Work instruction - Each line in the material below must be transcribed exactly; no picture belongs in the copy.

Dataset excerpts -
################

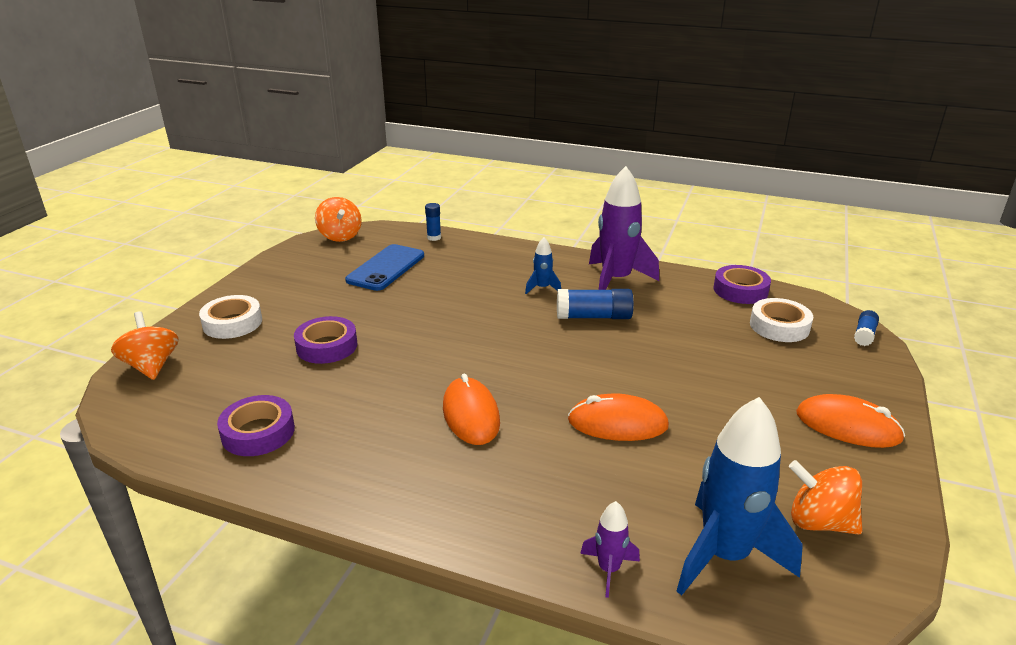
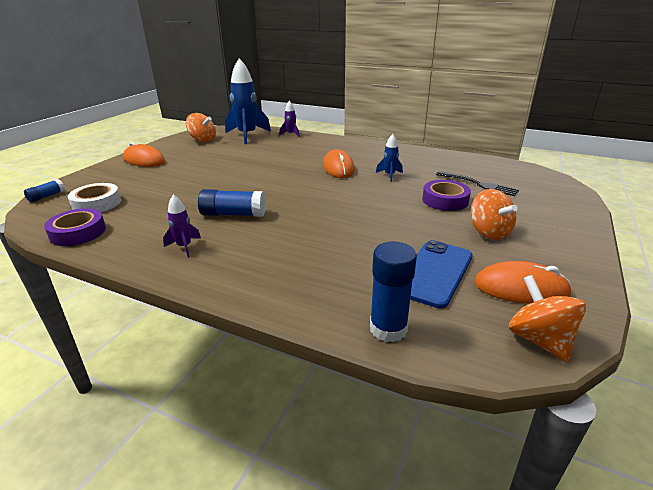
camera: 175 degrees left, 0 degrees up
(151, 366) = (560, 192): orange spinning top -> orange spinning top (489, 232)
(232, 323) = (540, 218): white tape -> none
(254, 379) = (479, 184): none -> black fork
(258, 432) = (452, 165): purple tape -> none
(434, 237) = (388, 329): blue glue stick -> blue glue stick, size x1.73
(542, 288) = (264, 241): blue rocket -> blue rocket (389, 175)
(616, 280) = (184, 247): purple rocket -> purple rocket, size x0.47
(617, 423) = (260, 163): orange mouse -> orange mouse (521, 288)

################

Result -
camera: 175 degrees left, 0 degrees up
(151, 366) = (560, 192): orange spinning top -> orange spinning top (489, 232)
(232, 323) = (540, 218): white tape -> none
(254, 379) = (479, 184): none -> black fork
(258, 432) = (452, 165): purple tape -> none
(434, 237) = (388, 329): blue glue stick -> blue glue stick, size x1.73
(542, 288) = (264, 241): blue rocket -> blue rocket (389, 175)
(616, 280) = (184, 247): purple rocket -> purple rocket, size x0.47
(617, 423) = (260, 163): orange mouse -> orange mouse (521, 288)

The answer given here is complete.